The data
====

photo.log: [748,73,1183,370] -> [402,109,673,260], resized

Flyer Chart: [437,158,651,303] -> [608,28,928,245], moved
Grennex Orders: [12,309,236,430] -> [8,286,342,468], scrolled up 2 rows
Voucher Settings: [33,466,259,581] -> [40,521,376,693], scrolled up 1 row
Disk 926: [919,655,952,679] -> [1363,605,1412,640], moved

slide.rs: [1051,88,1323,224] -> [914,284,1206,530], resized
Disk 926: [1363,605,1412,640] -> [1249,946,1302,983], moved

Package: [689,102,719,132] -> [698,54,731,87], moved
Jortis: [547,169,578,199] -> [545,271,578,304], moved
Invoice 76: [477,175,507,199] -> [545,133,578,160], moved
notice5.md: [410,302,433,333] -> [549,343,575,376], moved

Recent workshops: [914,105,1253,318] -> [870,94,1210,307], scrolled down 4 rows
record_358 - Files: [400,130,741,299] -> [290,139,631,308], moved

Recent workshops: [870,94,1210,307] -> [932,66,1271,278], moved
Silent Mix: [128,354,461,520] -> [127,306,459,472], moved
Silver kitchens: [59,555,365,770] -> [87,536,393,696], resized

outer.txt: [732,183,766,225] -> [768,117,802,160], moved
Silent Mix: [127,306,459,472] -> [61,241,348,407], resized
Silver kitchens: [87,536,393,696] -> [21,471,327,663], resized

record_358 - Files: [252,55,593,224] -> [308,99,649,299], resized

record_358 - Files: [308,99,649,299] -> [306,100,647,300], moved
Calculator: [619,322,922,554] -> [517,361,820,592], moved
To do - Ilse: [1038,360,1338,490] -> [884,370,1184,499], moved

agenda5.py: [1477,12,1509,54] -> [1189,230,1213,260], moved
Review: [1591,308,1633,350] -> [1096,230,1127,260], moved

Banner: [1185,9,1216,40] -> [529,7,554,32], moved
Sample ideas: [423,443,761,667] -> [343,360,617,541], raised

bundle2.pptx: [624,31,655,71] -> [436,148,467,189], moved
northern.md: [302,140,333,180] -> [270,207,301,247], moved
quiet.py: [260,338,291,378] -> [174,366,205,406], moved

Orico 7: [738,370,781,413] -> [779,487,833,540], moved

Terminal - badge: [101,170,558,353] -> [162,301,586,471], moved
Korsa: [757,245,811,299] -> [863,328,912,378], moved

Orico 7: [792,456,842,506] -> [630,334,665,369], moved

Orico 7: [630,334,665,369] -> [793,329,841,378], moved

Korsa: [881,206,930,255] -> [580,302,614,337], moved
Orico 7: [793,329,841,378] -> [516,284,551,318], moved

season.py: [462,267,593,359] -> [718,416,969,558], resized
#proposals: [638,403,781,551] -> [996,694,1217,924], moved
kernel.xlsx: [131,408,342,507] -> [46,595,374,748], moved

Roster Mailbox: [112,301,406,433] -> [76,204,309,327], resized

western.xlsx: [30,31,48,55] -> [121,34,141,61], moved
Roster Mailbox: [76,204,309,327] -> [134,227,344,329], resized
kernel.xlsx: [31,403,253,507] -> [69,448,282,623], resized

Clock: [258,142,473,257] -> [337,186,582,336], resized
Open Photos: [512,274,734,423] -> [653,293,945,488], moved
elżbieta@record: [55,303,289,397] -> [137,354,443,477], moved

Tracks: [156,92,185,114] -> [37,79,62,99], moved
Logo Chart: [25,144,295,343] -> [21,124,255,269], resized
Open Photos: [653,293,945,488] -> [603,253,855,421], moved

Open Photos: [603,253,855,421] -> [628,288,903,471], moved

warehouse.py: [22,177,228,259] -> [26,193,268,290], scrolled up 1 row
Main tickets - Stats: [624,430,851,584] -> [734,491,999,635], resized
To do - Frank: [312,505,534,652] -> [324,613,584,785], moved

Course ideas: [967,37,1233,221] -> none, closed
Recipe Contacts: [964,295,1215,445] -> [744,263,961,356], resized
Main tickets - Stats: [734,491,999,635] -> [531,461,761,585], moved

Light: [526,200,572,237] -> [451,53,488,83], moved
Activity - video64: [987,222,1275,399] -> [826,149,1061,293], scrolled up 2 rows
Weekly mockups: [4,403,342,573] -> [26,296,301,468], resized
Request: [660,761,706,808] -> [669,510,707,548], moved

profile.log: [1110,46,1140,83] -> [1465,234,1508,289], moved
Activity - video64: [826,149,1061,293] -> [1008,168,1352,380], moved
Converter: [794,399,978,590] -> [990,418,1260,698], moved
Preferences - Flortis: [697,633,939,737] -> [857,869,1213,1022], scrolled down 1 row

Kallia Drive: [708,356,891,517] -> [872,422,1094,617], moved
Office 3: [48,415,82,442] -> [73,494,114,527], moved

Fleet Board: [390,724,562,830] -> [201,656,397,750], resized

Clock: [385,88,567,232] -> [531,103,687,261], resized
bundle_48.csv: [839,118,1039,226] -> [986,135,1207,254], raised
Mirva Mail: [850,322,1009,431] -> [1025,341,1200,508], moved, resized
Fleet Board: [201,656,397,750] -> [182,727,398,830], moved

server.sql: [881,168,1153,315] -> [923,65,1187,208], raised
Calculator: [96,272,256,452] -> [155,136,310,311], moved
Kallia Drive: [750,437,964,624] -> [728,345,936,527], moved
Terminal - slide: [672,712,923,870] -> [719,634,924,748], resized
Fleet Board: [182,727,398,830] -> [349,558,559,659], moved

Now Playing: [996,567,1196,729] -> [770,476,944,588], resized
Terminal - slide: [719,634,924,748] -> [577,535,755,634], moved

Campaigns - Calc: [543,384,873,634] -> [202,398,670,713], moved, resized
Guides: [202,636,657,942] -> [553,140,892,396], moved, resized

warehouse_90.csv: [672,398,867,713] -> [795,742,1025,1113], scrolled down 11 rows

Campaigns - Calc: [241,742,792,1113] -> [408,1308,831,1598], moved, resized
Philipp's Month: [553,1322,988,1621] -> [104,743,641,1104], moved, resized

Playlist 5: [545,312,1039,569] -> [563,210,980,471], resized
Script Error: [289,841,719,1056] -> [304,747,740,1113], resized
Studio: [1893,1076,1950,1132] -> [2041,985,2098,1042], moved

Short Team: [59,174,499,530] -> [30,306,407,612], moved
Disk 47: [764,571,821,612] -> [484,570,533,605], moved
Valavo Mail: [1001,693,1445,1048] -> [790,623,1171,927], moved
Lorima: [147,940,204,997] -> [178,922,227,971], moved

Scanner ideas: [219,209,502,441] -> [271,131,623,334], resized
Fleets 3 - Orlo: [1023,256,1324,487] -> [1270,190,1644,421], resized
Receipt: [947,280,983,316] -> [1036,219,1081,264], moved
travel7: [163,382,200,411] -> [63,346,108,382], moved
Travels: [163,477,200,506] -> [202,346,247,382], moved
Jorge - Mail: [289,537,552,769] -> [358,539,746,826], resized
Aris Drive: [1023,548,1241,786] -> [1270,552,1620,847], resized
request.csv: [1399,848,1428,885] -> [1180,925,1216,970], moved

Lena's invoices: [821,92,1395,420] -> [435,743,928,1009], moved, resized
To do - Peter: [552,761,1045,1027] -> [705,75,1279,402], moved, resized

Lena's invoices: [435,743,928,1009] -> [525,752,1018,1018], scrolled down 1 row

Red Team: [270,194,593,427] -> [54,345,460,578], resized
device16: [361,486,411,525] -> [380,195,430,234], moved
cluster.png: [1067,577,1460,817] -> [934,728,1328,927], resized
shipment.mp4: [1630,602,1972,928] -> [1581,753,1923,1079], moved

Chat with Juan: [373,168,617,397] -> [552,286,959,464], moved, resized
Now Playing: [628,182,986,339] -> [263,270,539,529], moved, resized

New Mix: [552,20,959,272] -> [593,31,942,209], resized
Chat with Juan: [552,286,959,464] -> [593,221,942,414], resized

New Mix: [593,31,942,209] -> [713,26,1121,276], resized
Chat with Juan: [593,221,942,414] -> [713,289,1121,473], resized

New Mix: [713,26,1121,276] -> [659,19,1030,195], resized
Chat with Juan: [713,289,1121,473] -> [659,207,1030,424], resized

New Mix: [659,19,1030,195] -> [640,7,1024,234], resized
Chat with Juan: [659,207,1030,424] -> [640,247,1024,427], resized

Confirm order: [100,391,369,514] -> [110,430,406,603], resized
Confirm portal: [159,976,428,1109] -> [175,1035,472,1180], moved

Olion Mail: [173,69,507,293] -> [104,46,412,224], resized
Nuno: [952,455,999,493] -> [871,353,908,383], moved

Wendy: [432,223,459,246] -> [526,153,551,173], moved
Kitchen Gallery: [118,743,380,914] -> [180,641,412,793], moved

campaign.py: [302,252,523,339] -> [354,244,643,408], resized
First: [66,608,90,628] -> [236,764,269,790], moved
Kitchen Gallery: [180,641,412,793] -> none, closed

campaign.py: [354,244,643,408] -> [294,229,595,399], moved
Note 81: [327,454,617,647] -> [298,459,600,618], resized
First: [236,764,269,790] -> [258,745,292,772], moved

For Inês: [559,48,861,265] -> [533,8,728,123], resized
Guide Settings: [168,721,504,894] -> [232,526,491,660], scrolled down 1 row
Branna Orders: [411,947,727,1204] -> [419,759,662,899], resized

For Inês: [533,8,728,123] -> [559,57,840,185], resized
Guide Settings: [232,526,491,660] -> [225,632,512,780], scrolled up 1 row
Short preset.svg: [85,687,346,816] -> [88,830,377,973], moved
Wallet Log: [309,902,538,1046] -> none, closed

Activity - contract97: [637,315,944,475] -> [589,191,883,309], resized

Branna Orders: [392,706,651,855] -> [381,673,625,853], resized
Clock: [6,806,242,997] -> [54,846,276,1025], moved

====

Directions for this task
Among the entries above, the lines between the ones containing "Silent Mix: [128,354,461,520]" and "Calculator: [619,322,922,554] ->", inclusive, are to be transcribed exactly. No other line is to be given.

Exercise solution
Silent Mix: [128,354,461,520] -> [127,306,459,472], moved
Silver kitchens: [59,555,365,770] -> [87,536,393,696], resized

outer.txt: [732,183,766,225] -> [768,117,802,160], moved
Silent Mix: [127,306,459,472] -> [61,241,348,407], resized
Silver kitchens: [87,536,393,696] -> [21,471,327,663], resized

record_358 - Files: [252,55,593,224] -> [308,99,649,299], resized

record_358 - Files: [308,99,649,299] -> [306,100,647,300], moved
Calculator: [619,322,922,554] -> [517,361,820,592], moved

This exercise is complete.